(EXERCISE AIM)
How many lines in the material contain the string "cone"? Only the number is wanted.

(RECORDS SUPPLIED)
▼

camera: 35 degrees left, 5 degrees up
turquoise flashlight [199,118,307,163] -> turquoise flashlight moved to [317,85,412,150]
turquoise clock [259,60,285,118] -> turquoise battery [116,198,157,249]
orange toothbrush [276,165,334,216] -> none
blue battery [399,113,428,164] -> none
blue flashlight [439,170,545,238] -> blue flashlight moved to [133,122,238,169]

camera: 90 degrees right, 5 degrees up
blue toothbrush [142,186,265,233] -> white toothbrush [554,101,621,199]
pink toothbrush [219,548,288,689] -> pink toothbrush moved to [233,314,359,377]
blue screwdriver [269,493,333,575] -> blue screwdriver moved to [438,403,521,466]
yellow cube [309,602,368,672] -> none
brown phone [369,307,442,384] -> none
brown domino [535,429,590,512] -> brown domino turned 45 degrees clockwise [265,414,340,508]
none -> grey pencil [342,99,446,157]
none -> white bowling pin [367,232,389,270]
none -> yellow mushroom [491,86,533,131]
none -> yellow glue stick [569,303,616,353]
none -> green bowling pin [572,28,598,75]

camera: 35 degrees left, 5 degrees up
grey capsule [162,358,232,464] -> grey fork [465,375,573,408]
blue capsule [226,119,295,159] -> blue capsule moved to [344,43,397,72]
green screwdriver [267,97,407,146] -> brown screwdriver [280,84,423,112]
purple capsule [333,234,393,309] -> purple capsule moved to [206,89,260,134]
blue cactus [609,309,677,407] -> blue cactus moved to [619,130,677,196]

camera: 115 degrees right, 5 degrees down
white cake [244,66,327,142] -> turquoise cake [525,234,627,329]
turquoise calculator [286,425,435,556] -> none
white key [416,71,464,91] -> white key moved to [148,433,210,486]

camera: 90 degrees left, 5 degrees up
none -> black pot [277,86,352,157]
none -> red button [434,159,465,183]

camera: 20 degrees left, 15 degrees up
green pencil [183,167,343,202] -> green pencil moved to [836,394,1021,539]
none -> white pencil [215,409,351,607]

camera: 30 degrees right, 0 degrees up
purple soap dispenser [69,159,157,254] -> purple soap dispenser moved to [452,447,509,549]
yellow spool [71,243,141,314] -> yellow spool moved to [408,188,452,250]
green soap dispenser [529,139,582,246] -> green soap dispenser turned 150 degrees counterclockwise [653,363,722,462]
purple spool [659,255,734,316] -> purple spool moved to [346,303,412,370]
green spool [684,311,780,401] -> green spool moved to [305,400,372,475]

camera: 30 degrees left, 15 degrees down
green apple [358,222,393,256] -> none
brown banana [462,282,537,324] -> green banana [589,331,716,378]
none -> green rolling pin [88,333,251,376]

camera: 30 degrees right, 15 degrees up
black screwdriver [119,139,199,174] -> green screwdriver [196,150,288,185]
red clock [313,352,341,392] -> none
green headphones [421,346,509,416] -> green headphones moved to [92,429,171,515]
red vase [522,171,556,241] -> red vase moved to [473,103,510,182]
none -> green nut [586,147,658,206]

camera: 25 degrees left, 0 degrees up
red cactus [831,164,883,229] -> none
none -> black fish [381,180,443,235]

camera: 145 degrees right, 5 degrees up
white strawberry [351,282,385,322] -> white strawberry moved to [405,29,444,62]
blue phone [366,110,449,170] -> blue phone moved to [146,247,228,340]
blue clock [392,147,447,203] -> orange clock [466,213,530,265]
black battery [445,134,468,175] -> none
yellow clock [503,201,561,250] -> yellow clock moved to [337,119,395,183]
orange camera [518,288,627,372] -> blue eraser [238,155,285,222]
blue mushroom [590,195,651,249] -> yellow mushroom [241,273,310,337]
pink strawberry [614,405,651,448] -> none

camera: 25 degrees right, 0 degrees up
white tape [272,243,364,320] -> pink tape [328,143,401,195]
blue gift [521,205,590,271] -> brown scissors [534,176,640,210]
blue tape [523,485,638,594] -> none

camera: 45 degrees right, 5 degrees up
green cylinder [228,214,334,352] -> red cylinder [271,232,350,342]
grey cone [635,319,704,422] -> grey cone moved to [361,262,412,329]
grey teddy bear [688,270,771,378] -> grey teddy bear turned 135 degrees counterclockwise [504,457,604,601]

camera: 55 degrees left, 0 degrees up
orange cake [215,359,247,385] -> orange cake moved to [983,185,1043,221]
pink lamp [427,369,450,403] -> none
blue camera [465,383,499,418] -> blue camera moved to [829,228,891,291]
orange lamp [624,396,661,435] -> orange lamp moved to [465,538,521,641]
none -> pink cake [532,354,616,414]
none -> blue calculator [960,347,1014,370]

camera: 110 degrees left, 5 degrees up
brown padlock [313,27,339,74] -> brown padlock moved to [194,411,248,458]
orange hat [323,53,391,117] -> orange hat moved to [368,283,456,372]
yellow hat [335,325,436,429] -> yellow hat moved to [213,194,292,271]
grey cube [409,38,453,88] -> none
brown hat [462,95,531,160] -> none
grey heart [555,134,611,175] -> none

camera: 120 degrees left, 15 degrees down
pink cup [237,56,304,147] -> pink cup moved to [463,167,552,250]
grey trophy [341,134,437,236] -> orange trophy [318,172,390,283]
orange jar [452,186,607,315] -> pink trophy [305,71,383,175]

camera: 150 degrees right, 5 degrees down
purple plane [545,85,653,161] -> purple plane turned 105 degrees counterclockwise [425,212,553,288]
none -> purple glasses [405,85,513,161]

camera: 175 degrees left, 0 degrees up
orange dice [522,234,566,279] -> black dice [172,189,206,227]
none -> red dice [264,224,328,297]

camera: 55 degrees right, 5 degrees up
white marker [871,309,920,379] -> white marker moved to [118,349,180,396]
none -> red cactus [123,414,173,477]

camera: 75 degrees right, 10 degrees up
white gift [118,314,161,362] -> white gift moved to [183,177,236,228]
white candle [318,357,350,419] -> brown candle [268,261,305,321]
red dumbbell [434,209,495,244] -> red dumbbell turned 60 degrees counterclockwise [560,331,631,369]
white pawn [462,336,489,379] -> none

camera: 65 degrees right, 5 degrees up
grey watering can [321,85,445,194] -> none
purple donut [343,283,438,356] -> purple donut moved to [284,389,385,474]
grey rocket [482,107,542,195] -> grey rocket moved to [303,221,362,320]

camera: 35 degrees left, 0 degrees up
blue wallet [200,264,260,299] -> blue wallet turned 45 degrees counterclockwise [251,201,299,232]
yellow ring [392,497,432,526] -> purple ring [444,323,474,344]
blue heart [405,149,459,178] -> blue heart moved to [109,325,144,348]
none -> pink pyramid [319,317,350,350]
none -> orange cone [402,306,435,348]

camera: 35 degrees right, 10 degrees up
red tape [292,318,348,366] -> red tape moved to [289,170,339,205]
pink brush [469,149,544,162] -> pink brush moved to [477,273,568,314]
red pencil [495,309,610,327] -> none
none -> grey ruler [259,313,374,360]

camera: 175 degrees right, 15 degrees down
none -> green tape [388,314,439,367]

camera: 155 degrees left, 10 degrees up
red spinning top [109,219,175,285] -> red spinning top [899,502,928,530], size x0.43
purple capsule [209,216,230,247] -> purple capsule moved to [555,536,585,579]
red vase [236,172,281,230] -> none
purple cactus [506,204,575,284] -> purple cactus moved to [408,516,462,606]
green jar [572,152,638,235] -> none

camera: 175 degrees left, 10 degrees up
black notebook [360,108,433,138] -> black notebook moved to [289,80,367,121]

▲

(EXPECTED OUTPUT)
2